* Work order:
Return the lines below exactly, from the first one through the line that has "cono/marrón [604 778]". Leave out everything after it.

Material provided: Begin

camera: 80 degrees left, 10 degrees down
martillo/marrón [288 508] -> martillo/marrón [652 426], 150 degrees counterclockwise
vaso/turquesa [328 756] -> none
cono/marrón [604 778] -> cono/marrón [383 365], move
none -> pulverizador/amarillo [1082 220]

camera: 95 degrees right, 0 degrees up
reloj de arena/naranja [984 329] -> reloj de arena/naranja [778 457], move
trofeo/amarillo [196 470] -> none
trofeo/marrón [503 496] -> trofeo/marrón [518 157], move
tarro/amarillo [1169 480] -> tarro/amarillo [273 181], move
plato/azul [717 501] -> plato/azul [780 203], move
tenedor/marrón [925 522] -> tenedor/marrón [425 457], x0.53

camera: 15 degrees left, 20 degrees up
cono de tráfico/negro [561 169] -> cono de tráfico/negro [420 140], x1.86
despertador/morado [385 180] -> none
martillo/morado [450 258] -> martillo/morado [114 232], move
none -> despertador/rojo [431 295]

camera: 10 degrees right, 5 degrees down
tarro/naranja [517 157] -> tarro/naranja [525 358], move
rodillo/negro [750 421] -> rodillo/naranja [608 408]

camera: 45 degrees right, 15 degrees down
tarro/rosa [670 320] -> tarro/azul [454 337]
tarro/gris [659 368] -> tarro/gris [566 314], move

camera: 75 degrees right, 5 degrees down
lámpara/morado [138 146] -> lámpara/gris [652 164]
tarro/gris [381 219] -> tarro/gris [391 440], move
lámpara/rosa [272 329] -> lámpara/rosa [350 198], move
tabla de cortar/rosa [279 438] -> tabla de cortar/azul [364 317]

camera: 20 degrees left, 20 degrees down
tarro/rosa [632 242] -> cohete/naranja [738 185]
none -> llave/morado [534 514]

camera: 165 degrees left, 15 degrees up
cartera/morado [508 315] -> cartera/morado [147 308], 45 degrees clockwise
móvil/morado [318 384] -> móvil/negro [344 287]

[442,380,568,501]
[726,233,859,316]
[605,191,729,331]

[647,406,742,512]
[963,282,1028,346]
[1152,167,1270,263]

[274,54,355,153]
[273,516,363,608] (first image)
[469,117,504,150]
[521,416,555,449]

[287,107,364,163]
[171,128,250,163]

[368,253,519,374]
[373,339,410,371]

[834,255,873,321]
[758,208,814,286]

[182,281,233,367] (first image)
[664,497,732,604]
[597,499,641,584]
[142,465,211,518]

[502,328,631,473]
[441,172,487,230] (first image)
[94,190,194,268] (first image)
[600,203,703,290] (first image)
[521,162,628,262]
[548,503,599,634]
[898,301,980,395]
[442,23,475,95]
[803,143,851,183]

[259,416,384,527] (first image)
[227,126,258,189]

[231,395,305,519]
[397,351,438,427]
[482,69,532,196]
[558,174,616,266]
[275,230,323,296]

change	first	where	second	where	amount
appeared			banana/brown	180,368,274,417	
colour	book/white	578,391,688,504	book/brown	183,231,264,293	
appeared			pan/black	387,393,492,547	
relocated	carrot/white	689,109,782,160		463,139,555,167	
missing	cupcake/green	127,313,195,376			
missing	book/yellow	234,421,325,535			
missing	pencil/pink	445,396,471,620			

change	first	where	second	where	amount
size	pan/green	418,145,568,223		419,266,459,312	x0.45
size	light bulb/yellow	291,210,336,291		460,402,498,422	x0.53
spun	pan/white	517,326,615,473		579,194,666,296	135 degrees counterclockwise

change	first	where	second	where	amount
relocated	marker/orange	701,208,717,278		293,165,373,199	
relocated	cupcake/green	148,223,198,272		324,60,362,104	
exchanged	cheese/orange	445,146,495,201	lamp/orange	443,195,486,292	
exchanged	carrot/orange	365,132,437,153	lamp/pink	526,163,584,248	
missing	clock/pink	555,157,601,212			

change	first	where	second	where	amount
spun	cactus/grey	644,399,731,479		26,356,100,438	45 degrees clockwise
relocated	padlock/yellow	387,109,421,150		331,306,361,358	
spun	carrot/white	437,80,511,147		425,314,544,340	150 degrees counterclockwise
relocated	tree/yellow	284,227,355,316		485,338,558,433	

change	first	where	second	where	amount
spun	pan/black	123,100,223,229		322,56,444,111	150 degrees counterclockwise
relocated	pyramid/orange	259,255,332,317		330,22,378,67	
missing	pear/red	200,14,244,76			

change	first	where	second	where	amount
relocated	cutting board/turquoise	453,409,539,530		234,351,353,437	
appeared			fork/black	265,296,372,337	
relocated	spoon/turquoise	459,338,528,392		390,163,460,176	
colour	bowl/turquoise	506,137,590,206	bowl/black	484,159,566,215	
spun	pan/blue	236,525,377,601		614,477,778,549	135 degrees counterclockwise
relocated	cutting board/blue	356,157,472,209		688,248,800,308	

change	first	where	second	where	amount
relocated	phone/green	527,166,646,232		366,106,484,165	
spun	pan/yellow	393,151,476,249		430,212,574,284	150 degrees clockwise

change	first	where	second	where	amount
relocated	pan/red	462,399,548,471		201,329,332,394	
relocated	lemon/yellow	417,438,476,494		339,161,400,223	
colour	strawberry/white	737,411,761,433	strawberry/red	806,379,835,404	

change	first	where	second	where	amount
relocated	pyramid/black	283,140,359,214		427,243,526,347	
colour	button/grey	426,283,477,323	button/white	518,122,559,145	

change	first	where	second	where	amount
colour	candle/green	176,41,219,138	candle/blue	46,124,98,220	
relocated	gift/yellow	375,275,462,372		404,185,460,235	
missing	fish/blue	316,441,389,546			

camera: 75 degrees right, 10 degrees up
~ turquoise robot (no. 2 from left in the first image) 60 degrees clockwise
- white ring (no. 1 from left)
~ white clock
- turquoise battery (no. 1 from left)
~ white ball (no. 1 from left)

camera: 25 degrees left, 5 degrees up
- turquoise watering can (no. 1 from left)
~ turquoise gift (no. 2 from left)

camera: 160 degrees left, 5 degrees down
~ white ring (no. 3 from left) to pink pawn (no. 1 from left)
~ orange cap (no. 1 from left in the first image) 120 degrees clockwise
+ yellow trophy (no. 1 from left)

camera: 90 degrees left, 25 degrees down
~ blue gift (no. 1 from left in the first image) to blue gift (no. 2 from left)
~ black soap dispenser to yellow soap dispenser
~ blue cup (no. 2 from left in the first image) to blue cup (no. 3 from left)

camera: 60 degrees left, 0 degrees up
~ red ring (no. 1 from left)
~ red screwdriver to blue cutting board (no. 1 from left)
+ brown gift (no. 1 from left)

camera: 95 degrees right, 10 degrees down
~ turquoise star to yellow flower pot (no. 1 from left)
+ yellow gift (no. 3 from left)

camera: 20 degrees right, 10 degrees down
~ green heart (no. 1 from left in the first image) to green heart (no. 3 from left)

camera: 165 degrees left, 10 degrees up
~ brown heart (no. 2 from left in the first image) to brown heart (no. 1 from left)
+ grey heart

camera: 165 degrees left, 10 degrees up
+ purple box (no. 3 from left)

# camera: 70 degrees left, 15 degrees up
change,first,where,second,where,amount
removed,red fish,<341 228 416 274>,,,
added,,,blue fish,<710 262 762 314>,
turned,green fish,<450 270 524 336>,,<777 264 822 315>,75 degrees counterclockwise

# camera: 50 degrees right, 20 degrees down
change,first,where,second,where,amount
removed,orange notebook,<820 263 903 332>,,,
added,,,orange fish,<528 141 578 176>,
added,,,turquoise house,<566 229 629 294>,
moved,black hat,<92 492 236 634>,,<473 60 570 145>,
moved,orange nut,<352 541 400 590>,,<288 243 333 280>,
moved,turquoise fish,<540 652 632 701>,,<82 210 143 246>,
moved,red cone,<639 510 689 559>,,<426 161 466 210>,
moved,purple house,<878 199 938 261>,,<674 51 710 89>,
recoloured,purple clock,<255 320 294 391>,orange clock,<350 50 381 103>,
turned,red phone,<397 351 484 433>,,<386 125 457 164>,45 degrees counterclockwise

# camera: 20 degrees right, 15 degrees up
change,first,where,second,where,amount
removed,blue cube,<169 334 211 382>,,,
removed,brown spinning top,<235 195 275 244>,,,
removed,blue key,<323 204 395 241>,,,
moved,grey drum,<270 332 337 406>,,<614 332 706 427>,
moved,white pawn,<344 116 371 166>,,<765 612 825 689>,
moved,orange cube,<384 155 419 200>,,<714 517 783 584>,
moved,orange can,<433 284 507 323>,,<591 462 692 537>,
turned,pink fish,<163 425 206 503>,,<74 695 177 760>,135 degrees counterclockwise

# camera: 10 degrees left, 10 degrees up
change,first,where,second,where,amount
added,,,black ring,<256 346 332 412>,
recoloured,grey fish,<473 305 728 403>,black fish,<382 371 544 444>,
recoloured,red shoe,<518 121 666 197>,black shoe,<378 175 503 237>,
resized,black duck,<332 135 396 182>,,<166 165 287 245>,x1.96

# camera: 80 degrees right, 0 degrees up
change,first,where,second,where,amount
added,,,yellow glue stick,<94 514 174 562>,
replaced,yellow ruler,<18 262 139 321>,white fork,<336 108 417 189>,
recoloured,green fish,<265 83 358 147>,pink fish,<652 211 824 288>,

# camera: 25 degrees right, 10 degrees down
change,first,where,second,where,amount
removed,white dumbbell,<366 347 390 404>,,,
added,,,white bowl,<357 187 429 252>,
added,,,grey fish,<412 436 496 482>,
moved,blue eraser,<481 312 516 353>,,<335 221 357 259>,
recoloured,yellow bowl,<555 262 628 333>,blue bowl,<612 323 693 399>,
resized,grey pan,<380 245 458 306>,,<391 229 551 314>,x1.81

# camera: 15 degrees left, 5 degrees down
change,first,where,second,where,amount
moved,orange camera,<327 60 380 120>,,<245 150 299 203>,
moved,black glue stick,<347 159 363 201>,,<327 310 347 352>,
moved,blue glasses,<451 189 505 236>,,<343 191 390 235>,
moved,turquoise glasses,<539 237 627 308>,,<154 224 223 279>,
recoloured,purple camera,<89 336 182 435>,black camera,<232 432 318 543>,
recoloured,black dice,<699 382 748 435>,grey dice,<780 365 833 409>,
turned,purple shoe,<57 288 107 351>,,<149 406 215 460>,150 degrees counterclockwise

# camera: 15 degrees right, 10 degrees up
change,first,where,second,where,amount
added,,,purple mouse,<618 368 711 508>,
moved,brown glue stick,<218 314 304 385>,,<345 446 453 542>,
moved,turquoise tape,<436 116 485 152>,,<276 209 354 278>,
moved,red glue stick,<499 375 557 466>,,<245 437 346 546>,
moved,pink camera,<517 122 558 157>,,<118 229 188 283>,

Material provided: End

* Solution to this task:
camera: 80 degrees left, 10 degrees down
martillo/marrón [288 508] -> martillo/marrón [652 426], 150 degrees counterclockwise
vaso/turquesa [328 756] -> none
cono/marrón [604 778] -> cono/marrón [383 365], move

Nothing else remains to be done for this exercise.